Brief:
Your reply must be one number: the count of lines in the data below that contain "PIXELS".

____

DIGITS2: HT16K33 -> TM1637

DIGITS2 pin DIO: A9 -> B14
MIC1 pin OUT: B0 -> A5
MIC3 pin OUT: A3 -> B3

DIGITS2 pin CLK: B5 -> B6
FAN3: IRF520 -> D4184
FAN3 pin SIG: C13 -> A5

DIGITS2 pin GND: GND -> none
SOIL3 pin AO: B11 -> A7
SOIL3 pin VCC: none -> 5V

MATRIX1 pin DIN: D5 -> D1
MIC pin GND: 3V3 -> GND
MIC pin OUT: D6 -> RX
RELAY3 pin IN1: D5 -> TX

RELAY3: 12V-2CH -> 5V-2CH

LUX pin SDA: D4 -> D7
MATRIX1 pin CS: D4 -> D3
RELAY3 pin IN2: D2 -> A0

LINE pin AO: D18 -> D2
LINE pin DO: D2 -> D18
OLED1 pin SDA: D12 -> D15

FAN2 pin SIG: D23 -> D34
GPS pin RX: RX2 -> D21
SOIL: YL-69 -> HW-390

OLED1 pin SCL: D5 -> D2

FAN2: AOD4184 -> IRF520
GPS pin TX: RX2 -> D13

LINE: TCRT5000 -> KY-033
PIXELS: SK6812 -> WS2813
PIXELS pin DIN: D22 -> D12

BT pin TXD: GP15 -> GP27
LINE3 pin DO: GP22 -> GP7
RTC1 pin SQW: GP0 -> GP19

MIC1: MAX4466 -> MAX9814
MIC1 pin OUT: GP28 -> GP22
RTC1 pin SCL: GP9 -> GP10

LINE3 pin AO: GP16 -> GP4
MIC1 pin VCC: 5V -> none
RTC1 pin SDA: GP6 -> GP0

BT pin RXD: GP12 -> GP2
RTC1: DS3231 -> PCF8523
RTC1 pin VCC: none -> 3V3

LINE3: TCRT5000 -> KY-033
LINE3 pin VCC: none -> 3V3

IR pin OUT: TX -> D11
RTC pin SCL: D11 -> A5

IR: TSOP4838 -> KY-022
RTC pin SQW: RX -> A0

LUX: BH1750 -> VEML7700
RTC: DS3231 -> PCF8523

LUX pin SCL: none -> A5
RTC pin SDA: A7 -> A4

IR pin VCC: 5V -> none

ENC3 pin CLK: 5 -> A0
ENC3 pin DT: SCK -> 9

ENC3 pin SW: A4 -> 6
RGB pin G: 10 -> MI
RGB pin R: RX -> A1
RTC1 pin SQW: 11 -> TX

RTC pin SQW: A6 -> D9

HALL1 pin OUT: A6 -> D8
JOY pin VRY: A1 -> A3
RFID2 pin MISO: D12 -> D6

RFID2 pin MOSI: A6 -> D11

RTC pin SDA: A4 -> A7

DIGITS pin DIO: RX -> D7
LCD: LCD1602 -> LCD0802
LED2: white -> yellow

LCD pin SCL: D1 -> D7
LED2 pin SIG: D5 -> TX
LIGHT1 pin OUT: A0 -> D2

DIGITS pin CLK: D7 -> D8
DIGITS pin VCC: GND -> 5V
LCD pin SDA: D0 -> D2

____

Solved exercise:
2